_Your instructions_
Return, word for word, the lines of the data from the line containing "How far apart" through the line containing "Is point (108, 460)", including both of those lines.

(Stored items)

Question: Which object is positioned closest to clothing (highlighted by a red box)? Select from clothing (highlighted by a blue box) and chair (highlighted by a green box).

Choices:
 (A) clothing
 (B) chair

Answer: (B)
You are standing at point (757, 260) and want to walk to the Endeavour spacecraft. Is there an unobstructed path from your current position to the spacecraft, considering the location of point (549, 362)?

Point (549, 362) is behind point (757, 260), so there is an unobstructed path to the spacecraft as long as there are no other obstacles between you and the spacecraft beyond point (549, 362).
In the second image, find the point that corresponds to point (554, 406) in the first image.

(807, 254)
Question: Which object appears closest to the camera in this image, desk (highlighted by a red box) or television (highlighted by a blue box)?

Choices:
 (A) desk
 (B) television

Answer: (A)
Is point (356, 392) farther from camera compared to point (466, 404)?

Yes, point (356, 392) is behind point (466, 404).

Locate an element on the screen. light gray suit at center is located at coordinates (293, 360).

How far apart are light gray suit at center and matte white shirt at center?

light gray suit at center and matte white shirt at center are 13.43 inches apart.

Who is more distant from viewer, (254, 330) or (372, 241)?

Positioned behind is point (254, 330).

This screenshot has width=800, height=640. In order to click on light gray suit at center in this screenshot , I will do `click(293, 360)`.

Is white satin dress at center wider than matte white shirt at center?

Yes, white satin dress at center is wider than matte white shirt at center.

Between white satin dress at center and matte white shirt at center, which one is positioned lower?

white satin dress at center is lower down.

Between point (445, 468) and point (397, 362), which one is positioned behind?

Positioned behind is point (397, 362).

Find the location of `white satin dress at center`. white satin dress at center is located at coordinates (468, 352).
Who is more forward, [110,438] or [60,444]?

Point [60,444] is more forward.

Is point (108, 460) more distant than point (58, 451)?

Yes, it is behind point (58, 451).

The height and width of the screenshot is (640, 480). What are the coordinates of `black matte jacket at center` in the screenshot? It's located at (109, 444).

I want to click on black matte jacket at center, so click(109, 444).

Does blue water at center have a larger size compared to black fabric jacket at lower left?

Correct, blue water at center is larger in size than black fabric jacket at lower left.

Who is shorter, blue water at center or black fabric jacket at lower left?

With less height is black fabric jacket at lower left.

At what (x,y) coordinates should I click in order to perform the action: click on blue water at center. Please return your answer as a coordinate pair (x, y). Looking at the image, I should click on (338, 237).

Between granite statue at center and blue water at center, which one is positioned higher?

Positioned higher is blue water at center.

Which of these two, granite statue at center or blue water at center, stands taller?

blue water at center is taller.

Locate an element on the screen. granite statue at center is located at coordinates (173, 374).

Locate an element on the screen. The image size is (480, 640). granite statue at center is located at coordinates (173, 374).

_Reply to the task_
How far apart are light gray suit at center and matte white shirt at center?

light gray suit at center and matte white shirt at center are 13.43 inches apart.

Who is more distant from viewer, (254, 330) or (372, 241)?

Positioned behind is point (254, 330).

This screenshot has width=800, height=640. In order to click on light gray suit at center in this screenshot , I will do `click(293, 360)`.

Is white satin dress at center wider than matte white shirt at center?

Yes, white satin dress at center is wider than matte white shirt at center.

Between white satin dress at center and matte white shirt at center, which one is positioned lower?

white satin dress at center is lower down.

Between point (445, 468) and point (397, 362), which one is positioned behind?

Positioned behind is point (397, 362).

Find the location of `white satin dress at center`. white satin dress at center is located at coordinates (468, 352).
Who is more forward, [110,438] or [60,444]?

Point [60,444] is more forward.

Is point (108, 460) more distant than point (58, 451)?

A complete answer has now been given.